*** Opening INFORMATION ***

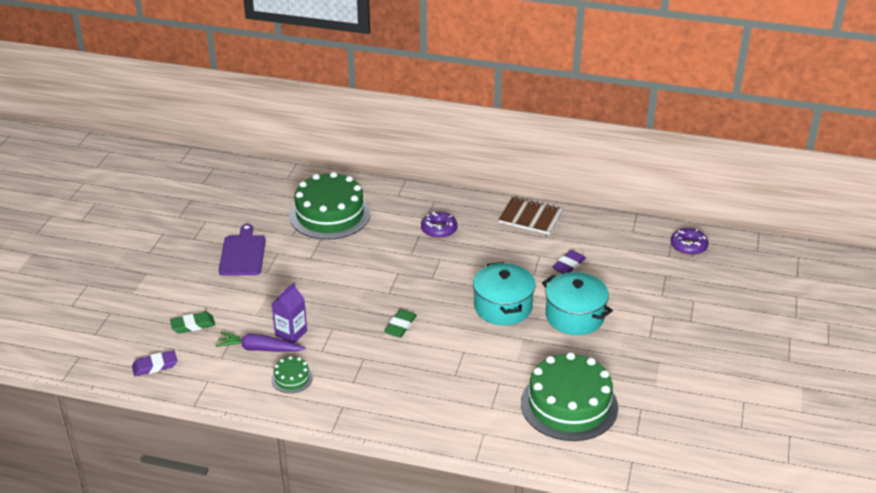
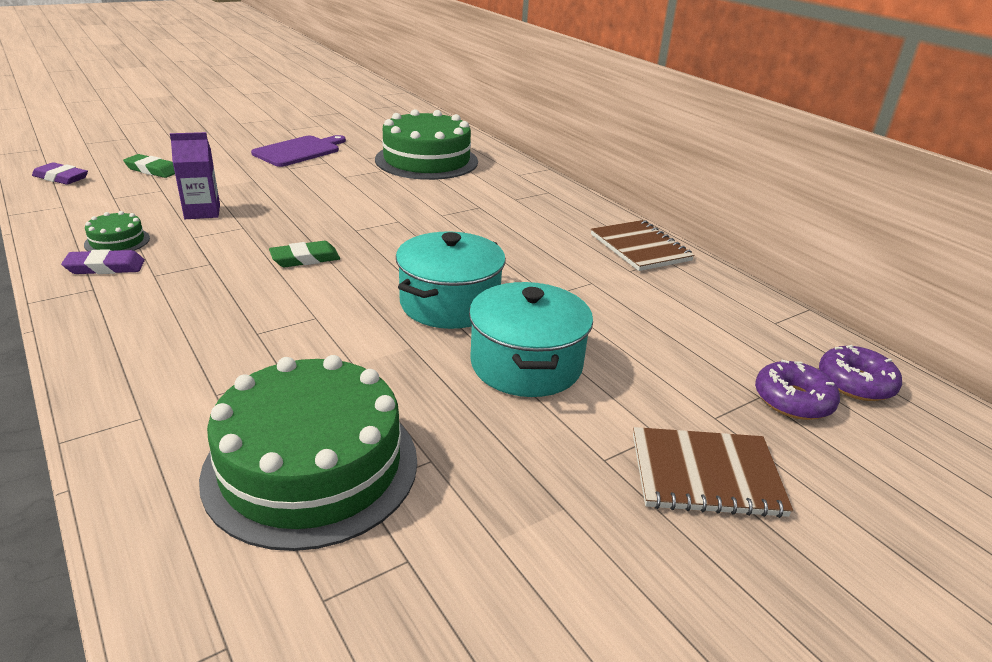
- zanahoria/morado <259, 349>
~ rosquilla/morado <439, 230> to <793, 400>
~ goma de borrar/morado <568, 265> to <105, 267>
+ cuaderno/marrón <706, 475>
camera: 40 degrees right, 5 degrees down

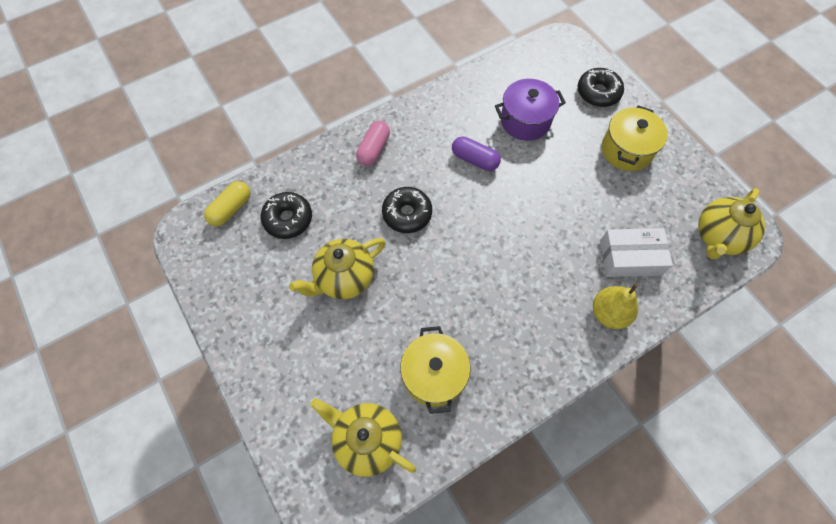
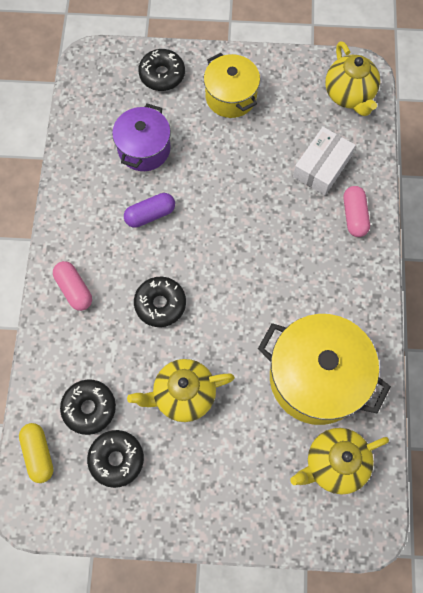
~ tetera/amarillo <344, 278> = <183, 395> 75 degrees clockwise
~ olla/amarillo <434, 375> = <316, 378> x1.61
~ pera/amarillo <609, 313> to cápsula/rosa <354, 216>
+ rosquilla/negro <116, 459>
camera: 55 degrees left, 5 degrees up

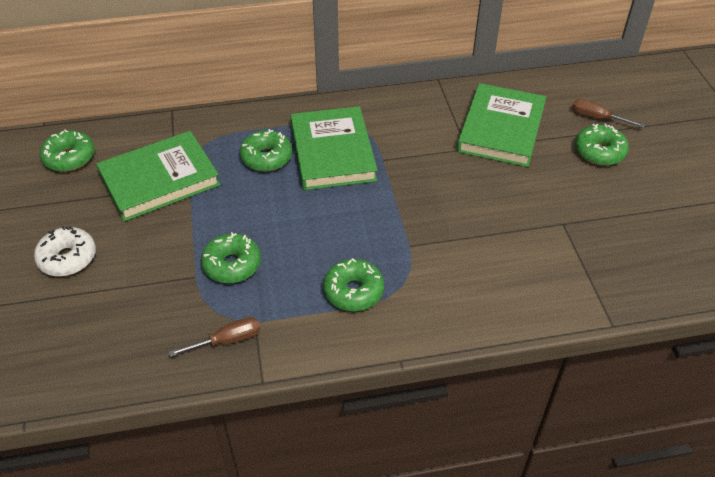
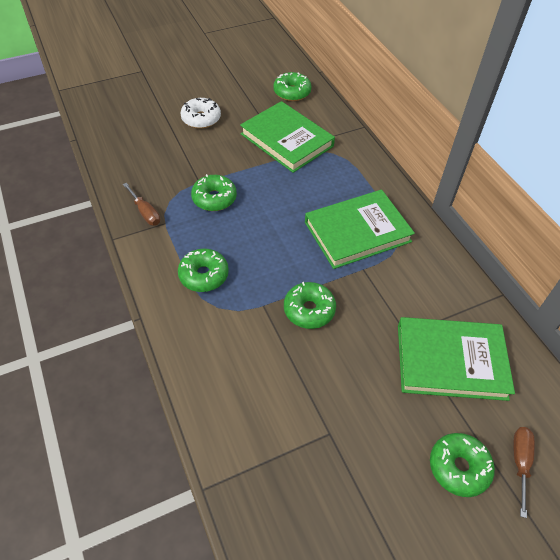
~ rosquilla/verde <266, 157> to <309, 310>
camera: 75 degrees right, 5 degrees up

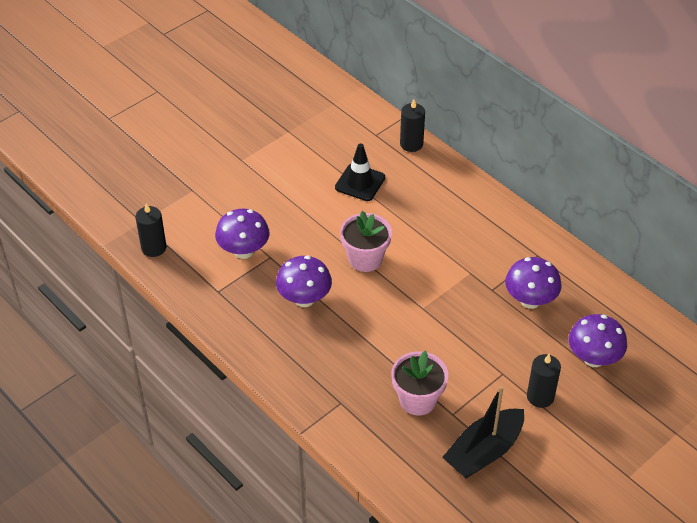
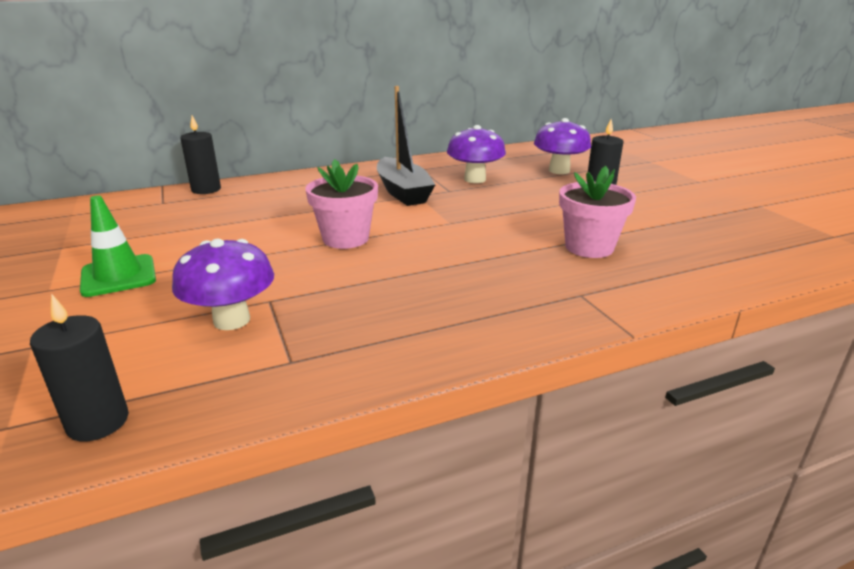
- seta/morado <304, 299>
- cono de tráfico/negro <360, 182>
~ barco/negro <484, 451> to <403, 192>
+ cono de tráfico/verde <118, 276>
camera: 70 degrees left, 20 degrees down

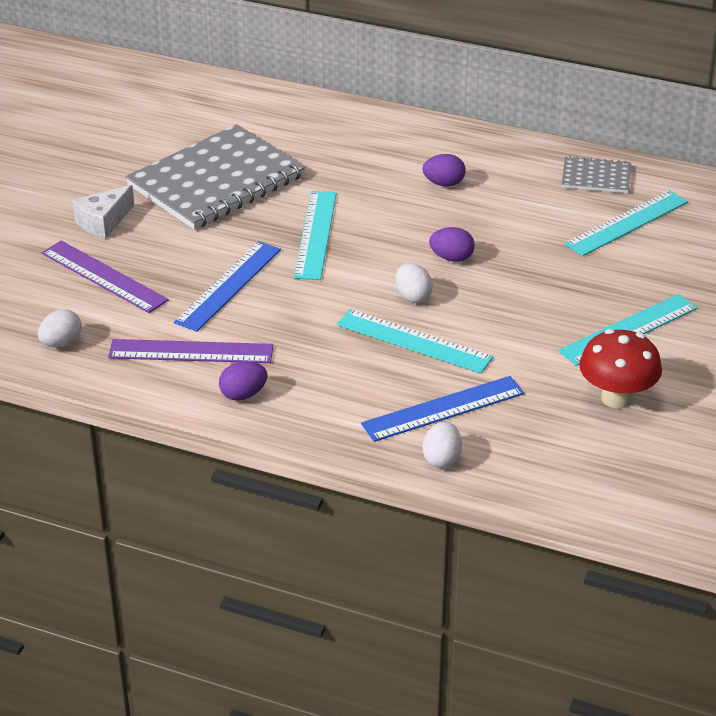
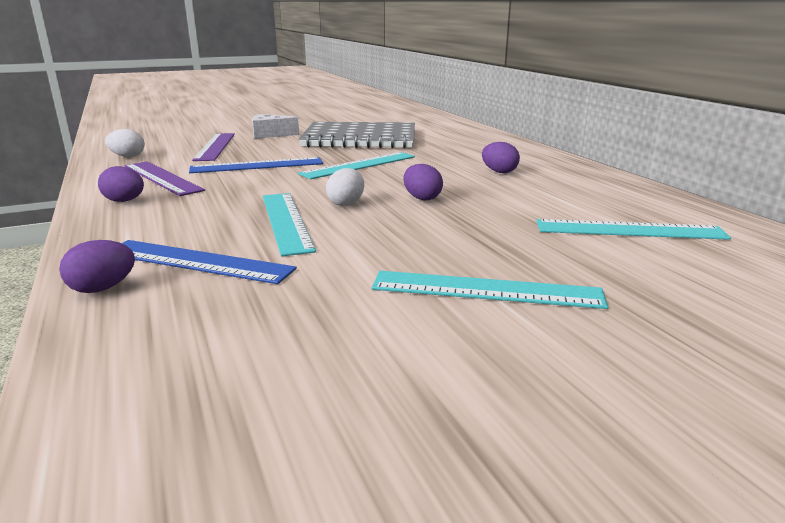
~ huevo/blanco <442, 459> to huevo/morado <102, 288>
- cuaderno/gris <596, 177>
- seta/rojo <616, 398>
camera: 45 degrees right, 15 degrees down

*** Closing INFORMATION ***

* _WORK REQUIRED_
Write out the records above exactly as they appear, leaving out any pictures.

* _SOLVED EXERCISE_
- zanahoria/morado <259, 349>
~ rosquilla/morado <439, 230> to <793, 400>
~ goma de borrar/morado <568, 265> to <105, 267>
+ cuaderno/marrón <706, 475>
camera: 40 degrees right, 5 degrees down

~ tetera/amarillo <344, 278> = <183, 395> 75 degrees clockwise
~ olla/amarillo <434, 375> = <316, 378> x1.61
~ pera/amarillo <609, 313> to cápsula/rosa <354, 216>
+ rosquilla/negro <116, 459>
camera: 55 degrees left, 5 degrees up

~ rosquilla/verde <266, 157> to <309, 310>
camera: 75 degrees right, 5 degrees up

- seta/morado <304, 299>
- cono de tráfico/negro <360, 182>
~ barco/negro <484, 451> to <403, 192>
+ cono de tráfico/verde <118, 276>
camera: 70 degrees left, 20 degrees down

~ huevo/blanco <442, 459> to huevo/morado <102, 288>
- cuaderno/gris <596, 177>
- seta/rojo <616, 398>
camera: 45 degrees right, 15 degrees down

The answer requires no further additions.